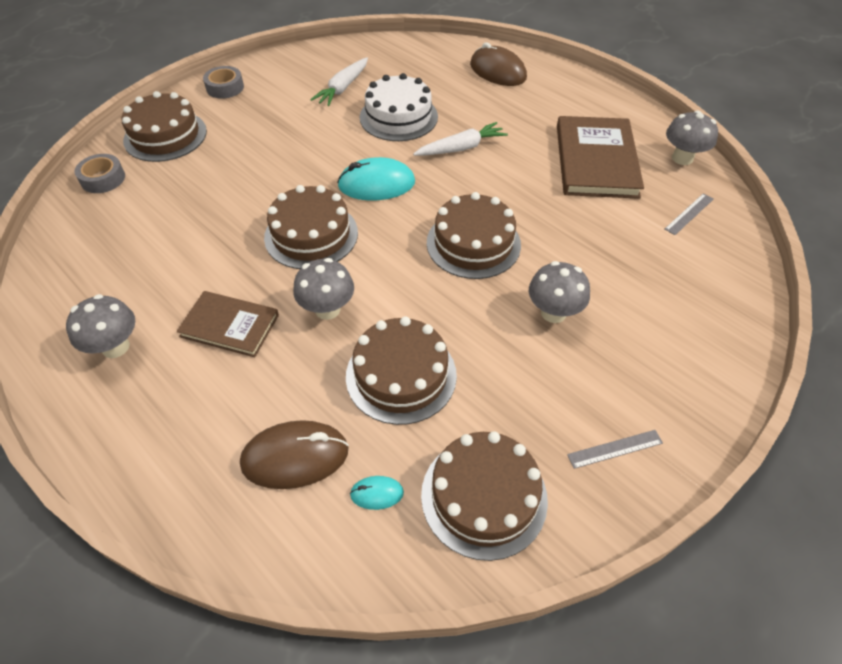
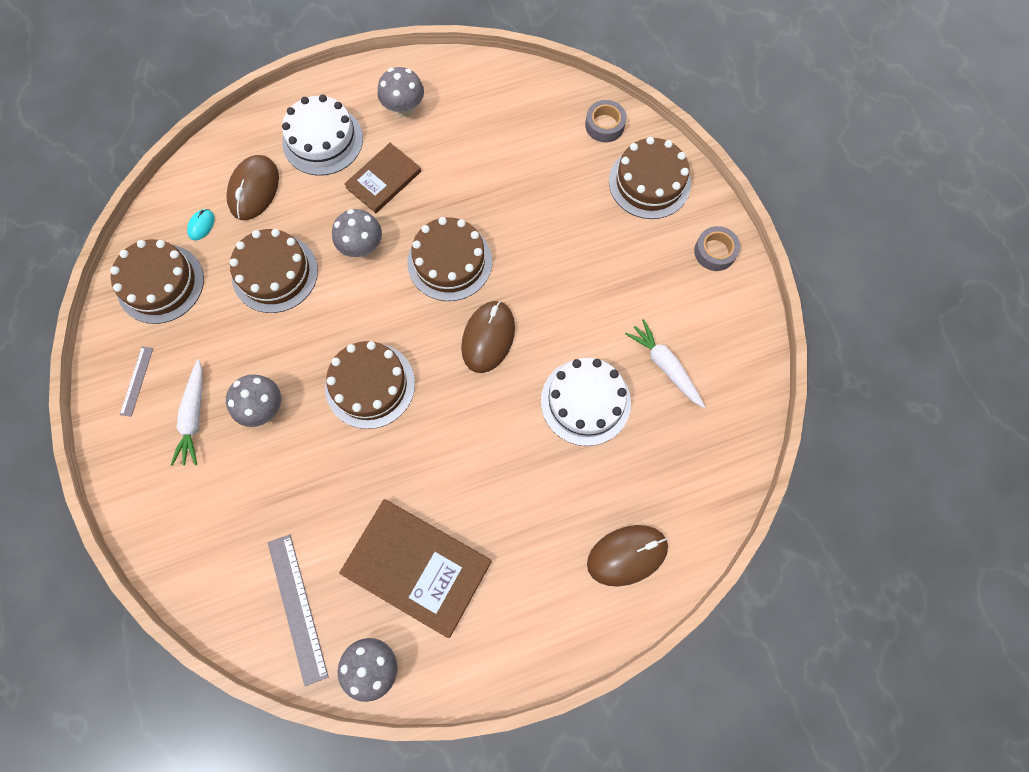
camera: 115 degrees right, 20 degrees up
(189, 413) = (322, 140): none -> white cake
(376, 184) = (488, 337): turquoise mouse -> brown mouse
(461, 148) = (504, 439): white carrot -> white carrot (194, 417)
(689, 214) = (297, 608): grey ruler -> grey ruler, size x1.83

=======

* **Your task**
From the line containing "(376, 184) = (488, 337): turquoise" to the last line of the material, please quote every line exactly and only those.

* **Result of this exercise**
(376, 184) = (488, 337): turquoise mouse -> brown mouse
(461, 148) = (504, 439): white carrot -> white carrot (194, 417)
(689, 214) = (297, 608): grey ruler -> grey ruler, size x1.83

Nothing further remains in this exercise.